* _Aim of the exercise_: The required result is an exact copy of every line from the one with "(535, 391) = (527, 376): green" through the last line below, with the pictures left out.

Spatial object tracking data
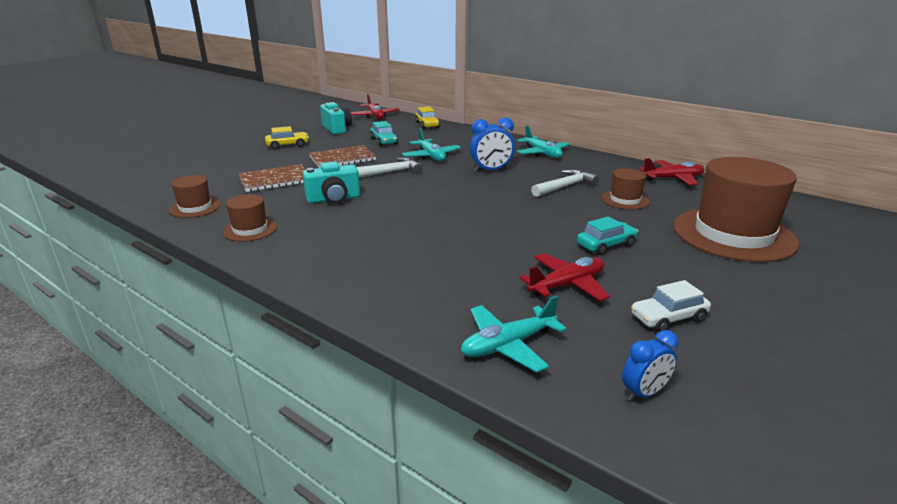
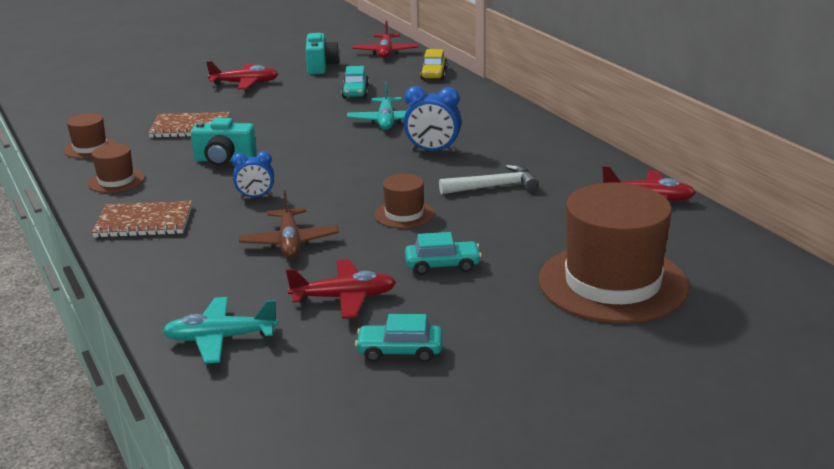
camera: 25 degrees right, 0 degrees up
(287, 145) = (245, 83): yellow car -> red plane
(342, 159) = (284, 110): brown notebook -> brown notebook (144, 222)
(390, 172) = (316, 136): white hammer -> none
(466, 251) = (289, 242): none -> brown plane
(542, 153) = (526, 136): turquoise plane -> none
(625, 200) = (543, 216): brown hat -> brown hat (404, 214)
(644, 393) = (284, 406): blue clock -> blue clock (255, 197)
(668, 318) = (400, 351): white car -> turquoise car

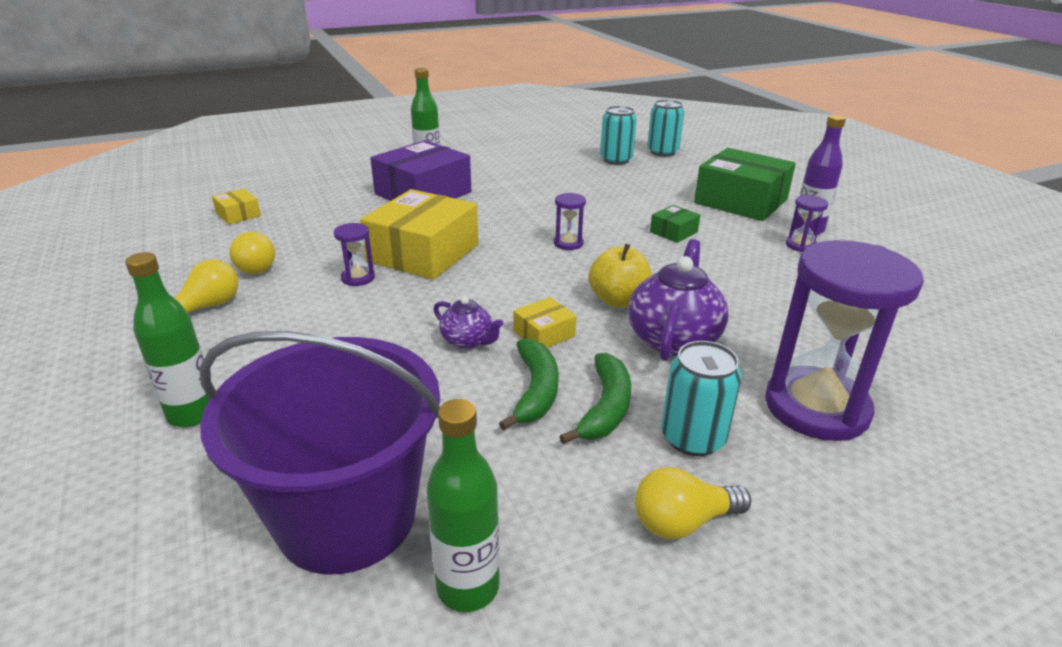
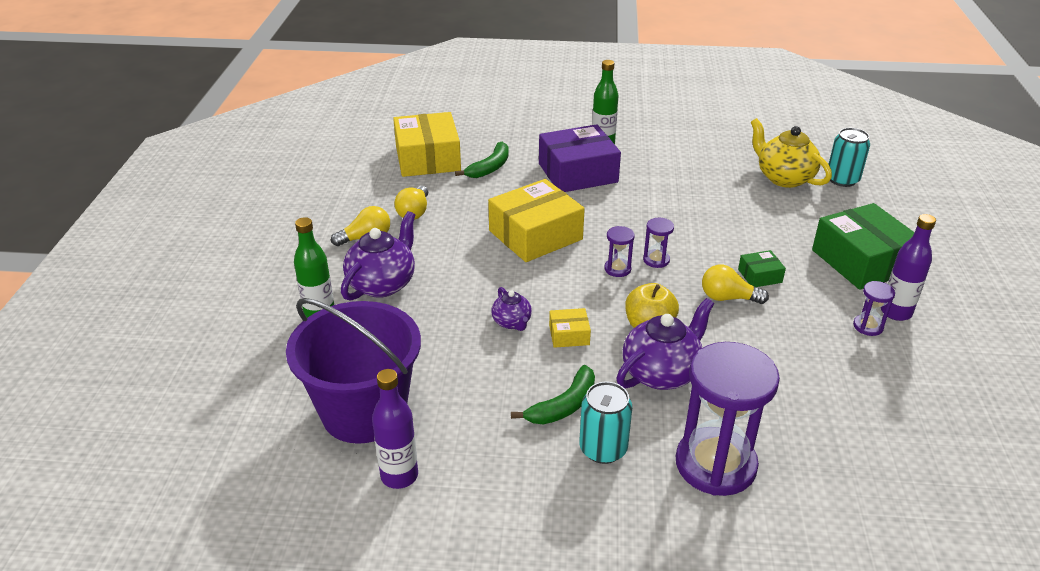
camera: 30 degrees right, 5 degrees up
(238, 214) = (428, 158): yellow box -> yellow box, size x2.22
(265, 349) = (382, 284): none -> purple teapot
(358, 278) = (474, 244): purple hourglass -> purple hourglass (617, 269)
(468, 587) = (399, 476): green bottle -> purple bottle
(535, 391) = (527, 376): green banana -> green banana (490, 167)
(616, 160) = (784, 178): turquoise can -> yellow teapot
(683, 522) = (546, 495): yellow light bulb -> yellow light bulb (728, 298)

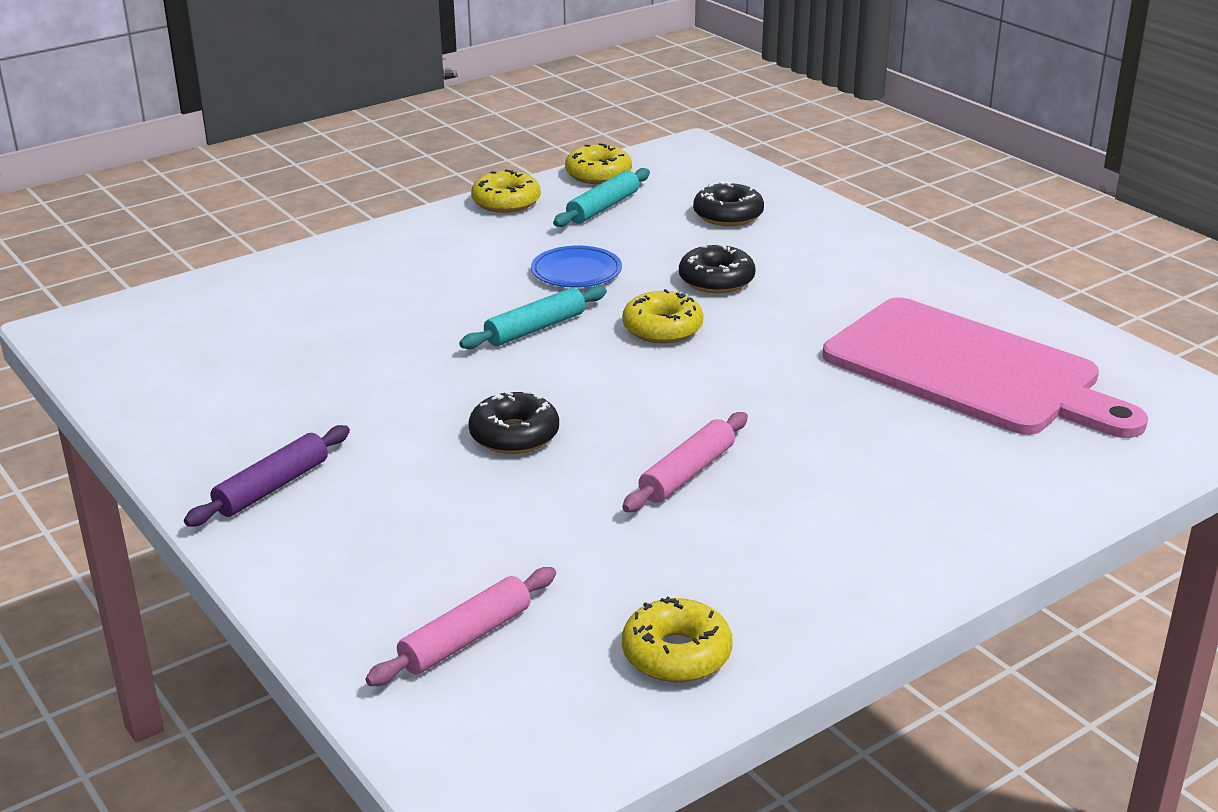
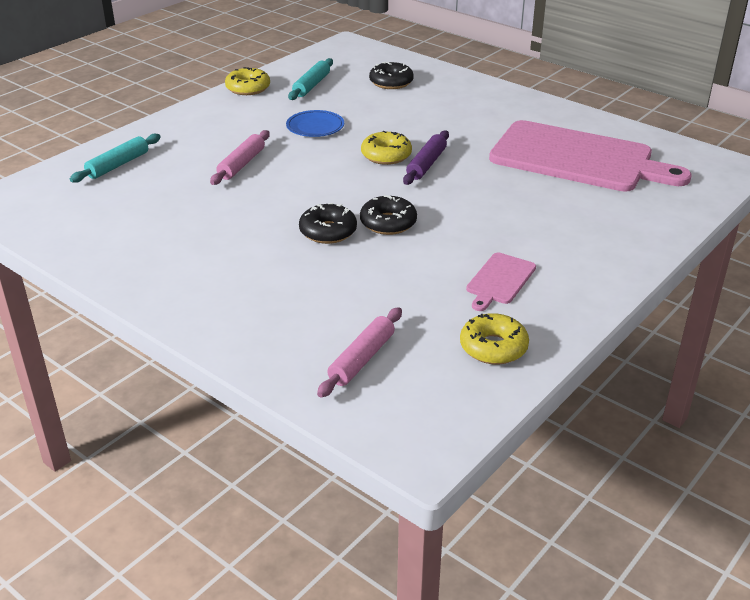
camera: 15 degrees left, 5 degrees up
(272, 487) = (188, 285): purple rolling pin -> purple rolling pin (426, 164)
(535, 329) = (307, 165): turquoise rolling pin -> turquoise rolling pin (118, 165)
(598, 174) = (298, 65): yellow donut -> none
(687, 473) = (445, 240): pink rolling pin -> pink rolling pin (241, 164)
(716, 280) = (404, 122): black donut -> black donut (388, 223)
(741, 550) = (500, 280): none -> pink cutting board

* _Solved problem_:
(535, 391) = (527, 376): green banana -> green banana (490, 167)
(616, 160) = (784, 178): turquoise can -> yellow teapot
(683, 522) = (546, 495): yellow light bulb -> yellow light bulb (728, 298)

camera: 15 degrees left, 5 degrees up
(272, 487) = (188, 285): purple rolling pin -> purple rolling pin (426, 164)
(535, 329) = (307, 165): turquoise rolling pin -> turquoise rolling pin (118, 165)
(598, 174) = (298, 65): yellow donut -> none
(687, 473) = (445, 240): pink rolling pin -> pink rolling pin (241, 164)
(716, 280) = (404, 122): black donut -> black donut (388, 223)
(741, 550) = (500, 280): none -> pink cutting board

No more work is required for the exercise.